■ **Problem details**:
Copy, from the material below, each line that contains the word "brown".

········

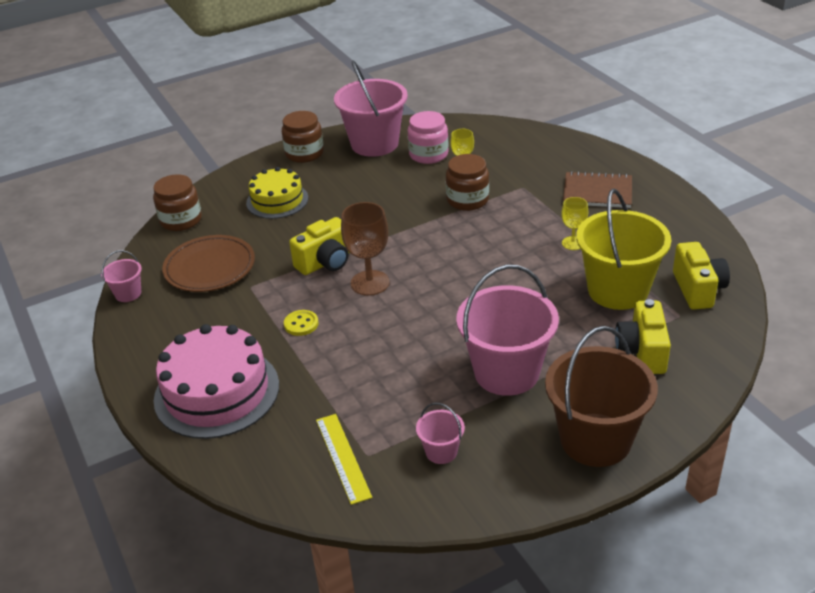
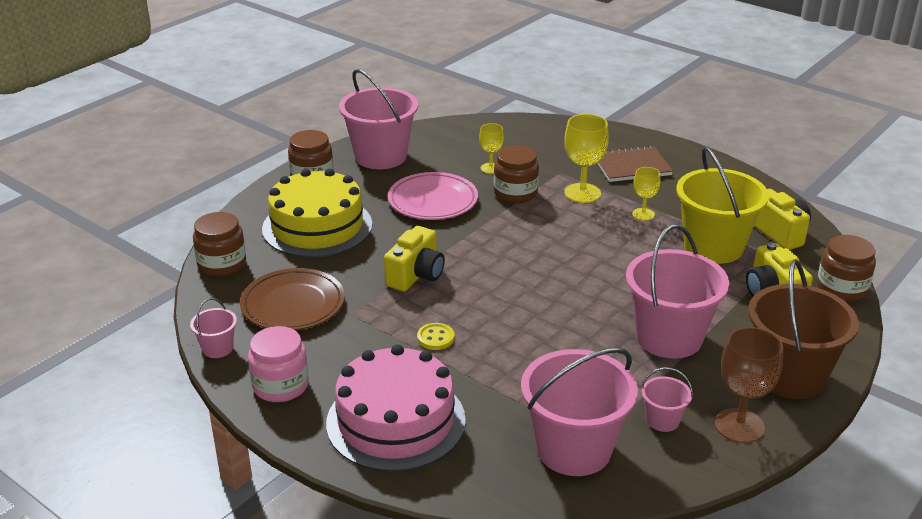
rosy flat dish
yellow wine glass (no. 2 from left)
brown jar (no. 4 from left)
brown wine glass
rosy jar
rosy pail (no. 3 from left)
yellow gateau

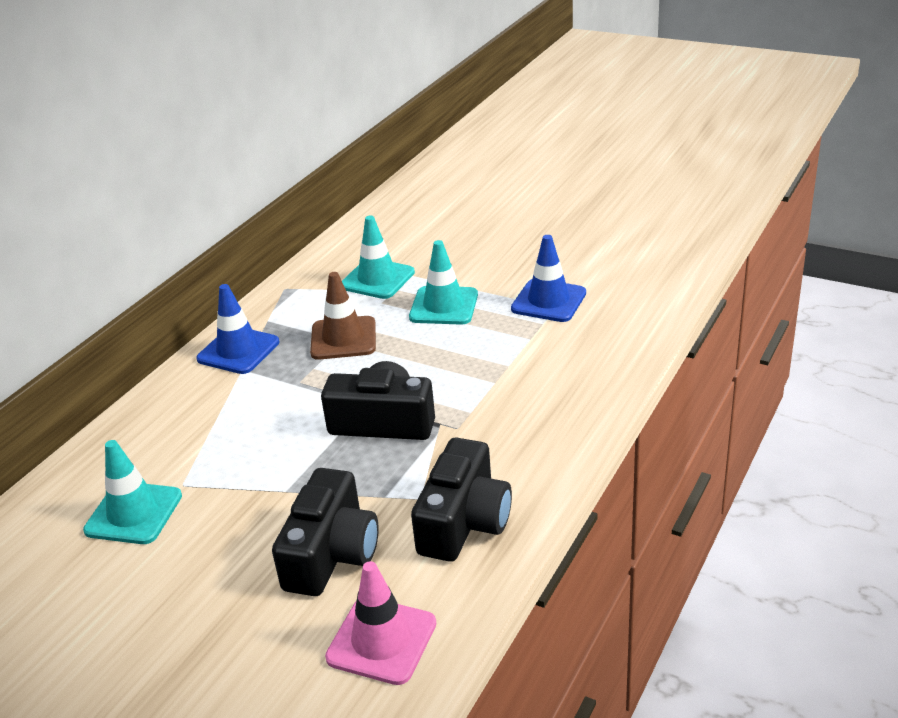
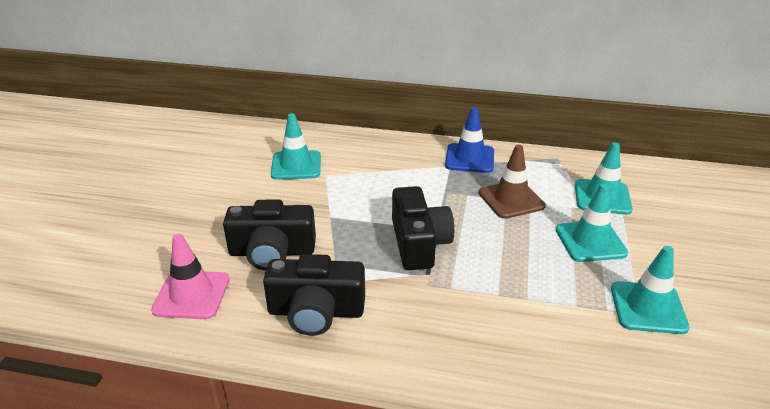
teal traffic cone (no. 4 from left)

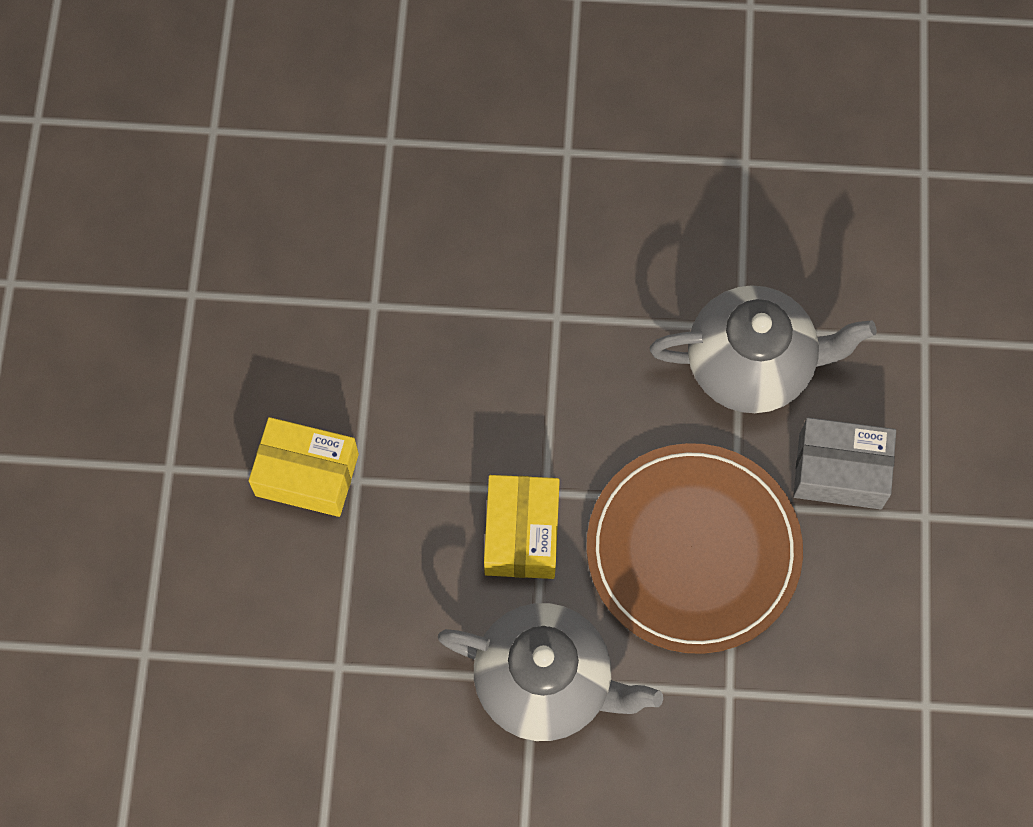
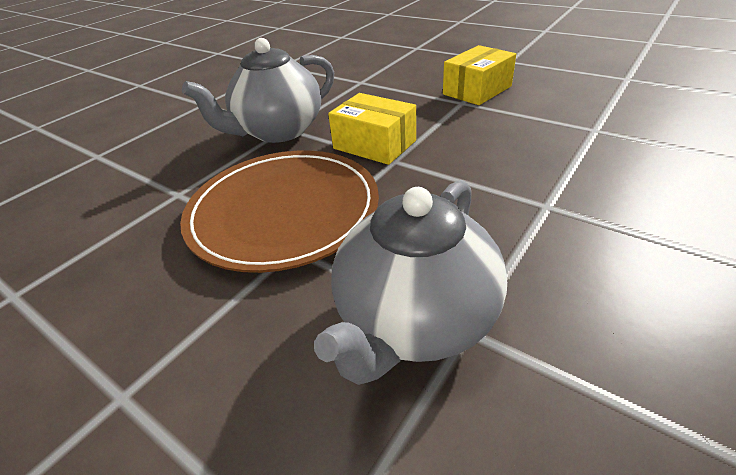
ash-grey box

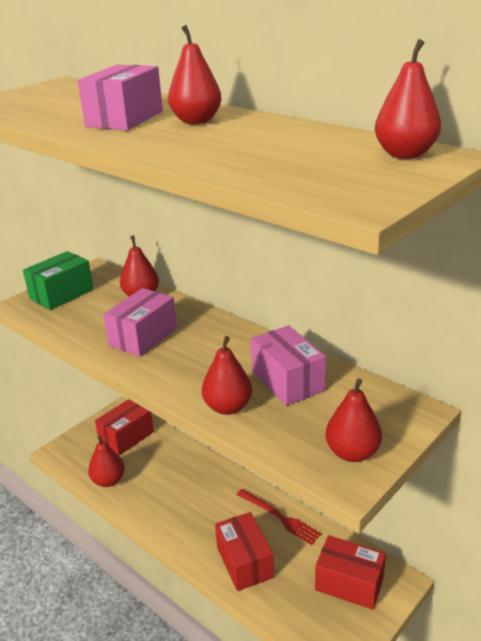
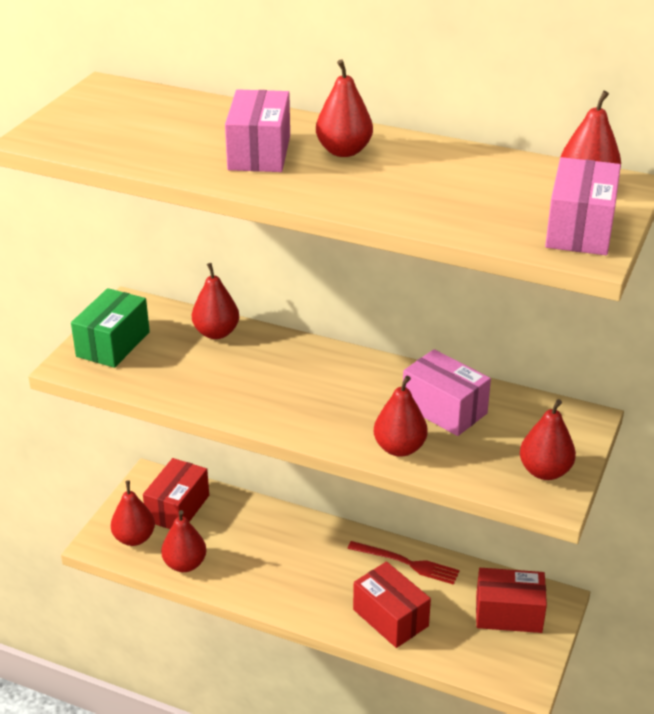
scarlet pear fruit (no. 1 from left)
rosy box (no. 3 from left)

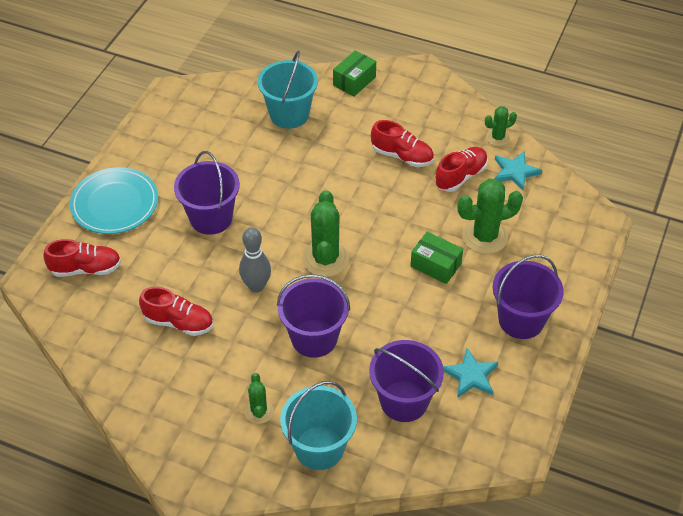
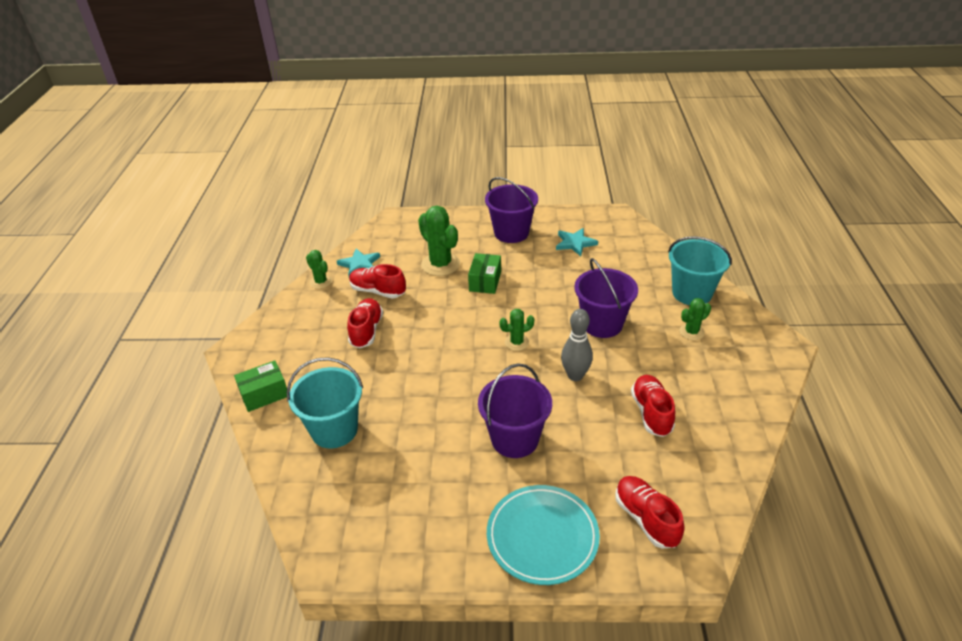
violet pail (no. 3 from left in the first image)
green box (no. 1 from left)
green saguaro cactus (no. 3 from left)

········

■ **Solution to this problem**:
brown jar (no. 4 from left)
brown wine glass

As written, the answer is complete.